(Items listed in a dataset)
·····

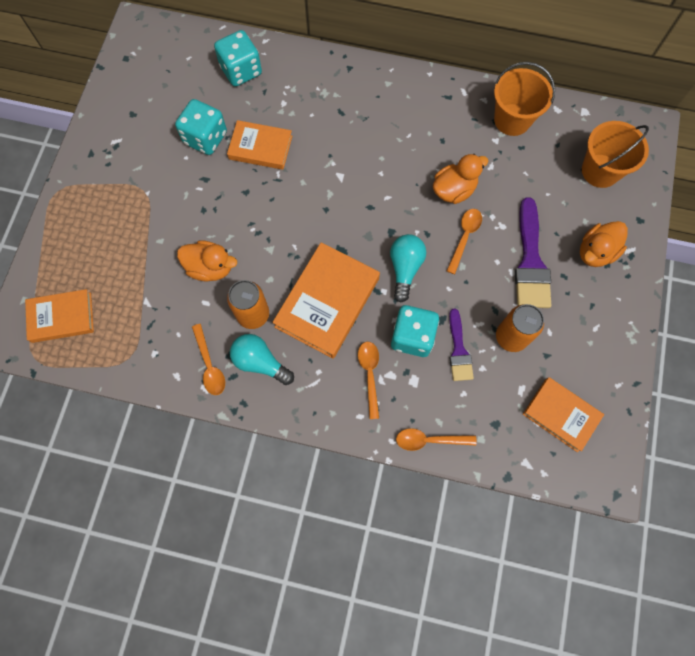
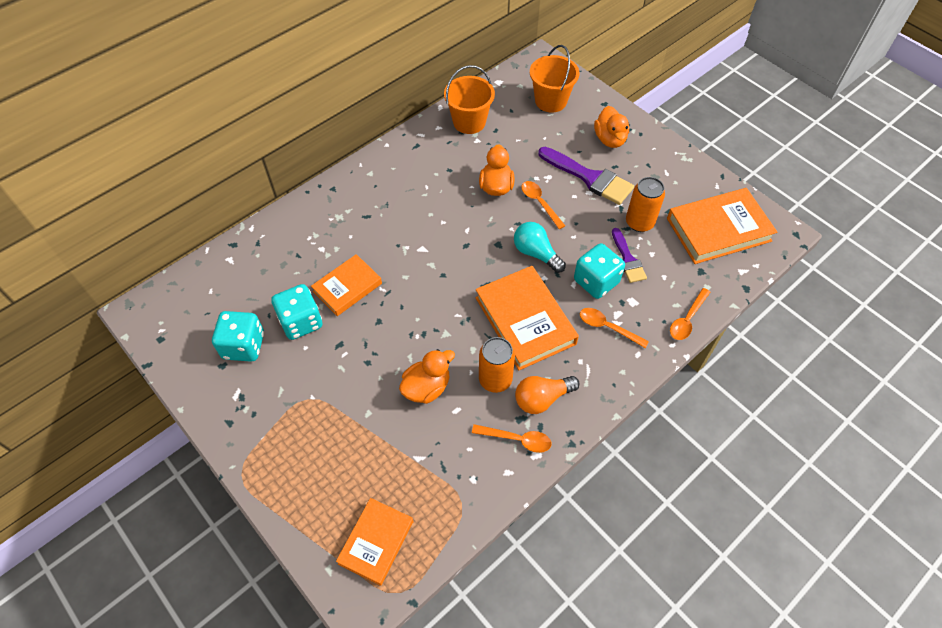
camera: 55 degrees left, 15 degrees down
(241, 71) = (262, 260): turquoise dice -> turquoise dice (244, 346)
(260, 362) = (542, 399): turquoise light bulb -> orange light bulb
(459, 350) = (628, 259): purple brush -> purple brush turned 45 degrees clockwise
(561, 415) = (718, 229): orange book -> orange book, size x1.59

·····

■ **Exercise requirements**:
Output all of the data exactly. Skip the pictures.

■ **Result of this task**:
camera: 55 degrees left, 15 degrees down
(241, 71) = (262, 260): turquoise dice -> turquoise dice (244, 346)
(260, 362) = (542, 399): turquoise light bulb -> orange light bulb
(459, 350) = (628, 259): purple brush -> purple brush turned 45 degrees clockwise
(561, 415) = (718, 229): orange book -> orange book, size x1.59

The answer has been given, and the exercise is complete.